In which lines of the data does the string "jaune" appear? Copy every one.

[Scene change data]
-- Opening Marker --

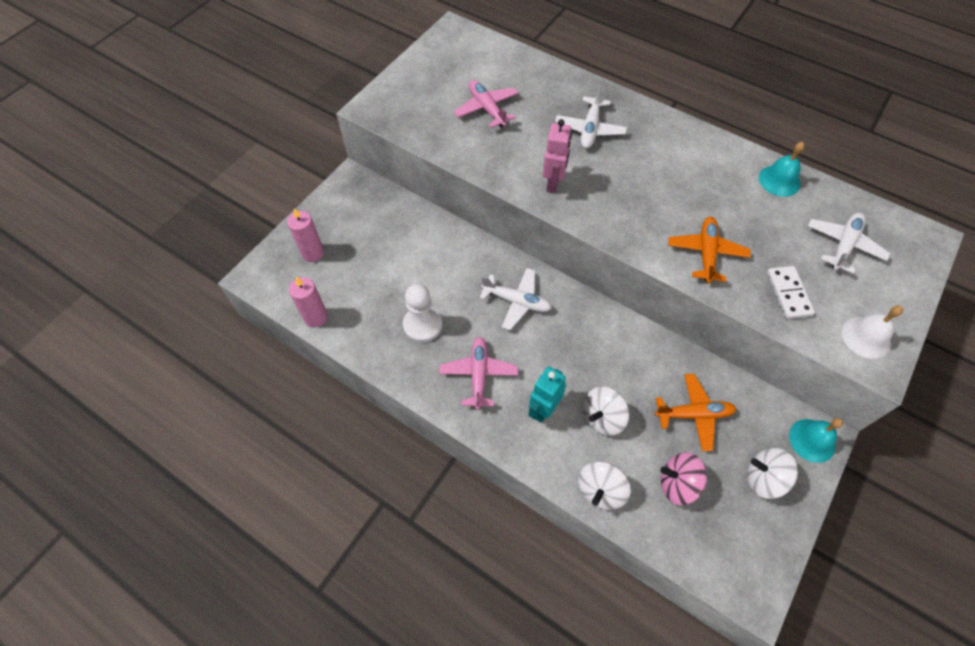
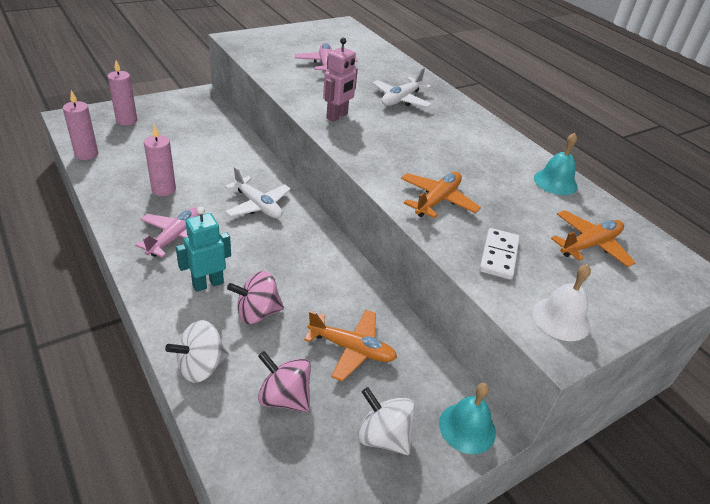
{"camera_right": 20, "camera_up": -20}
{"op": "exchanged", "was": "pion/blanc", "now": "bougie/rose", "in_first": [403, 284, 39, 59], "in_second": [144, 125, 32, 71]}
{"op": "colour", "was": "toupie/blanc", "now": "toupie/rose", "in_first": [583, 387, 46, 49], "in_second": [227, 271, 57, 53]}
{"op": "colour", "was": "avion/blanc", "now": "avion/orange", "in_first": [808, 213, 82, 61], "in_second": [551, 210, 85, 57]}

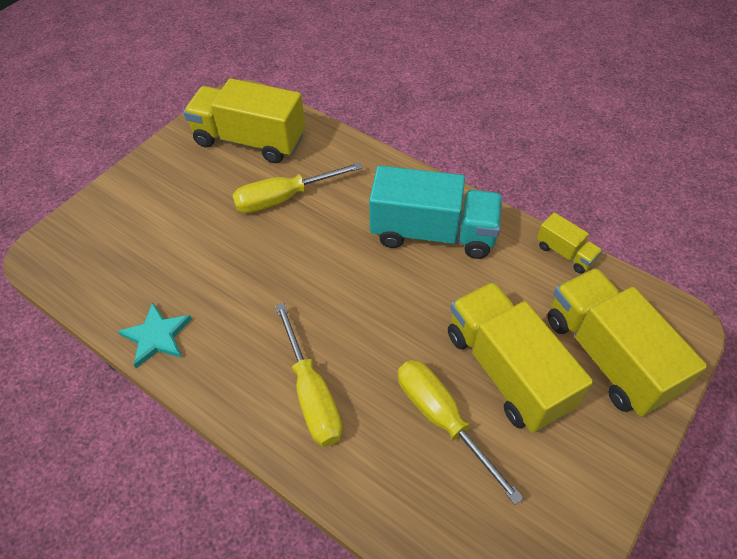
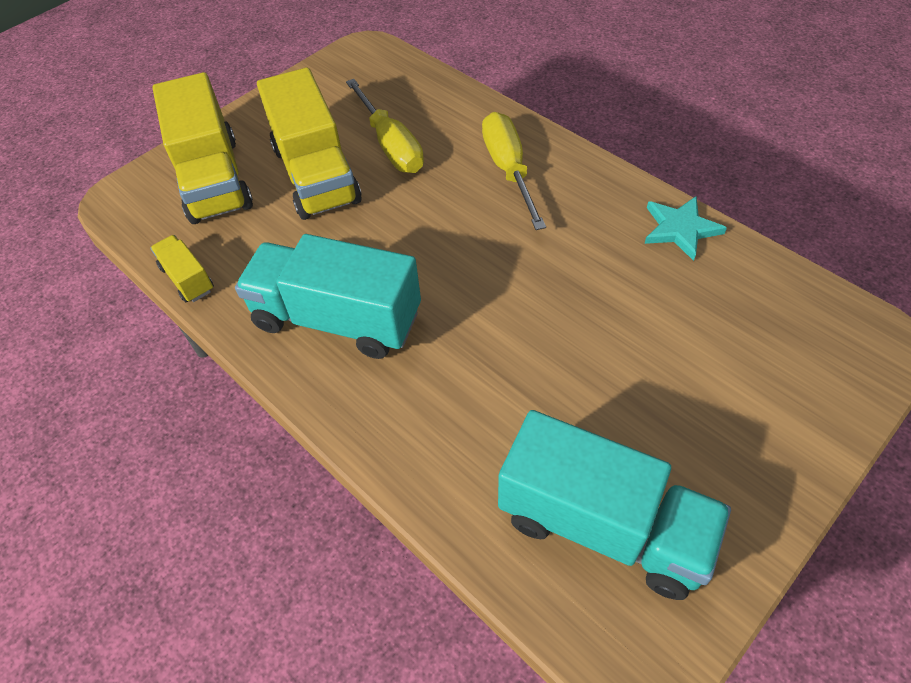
{"camera_right": -170, "camera_up": 0}
{"op": "colour", "was": "camion/jaune", "now": "camion/turquoise", "in_first": [184, 78, 121, 85], "in_second": [498, 410, 233, 190]}
{"op": "missing", "was": "tournevis/jaune", "in_first": [232, 162, 131, 51]}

-- Closing Marker --

## Written response
{"op": "colour", "was": "camion/jaune", "now": "camion/turquoise", "in_first": [184, 78, 121, 85], "in_second": [498, 410, 233, 190]}
{"op": "missing", "was": "tournevis/jaune", "in_first": [232, 162, 131, 51]}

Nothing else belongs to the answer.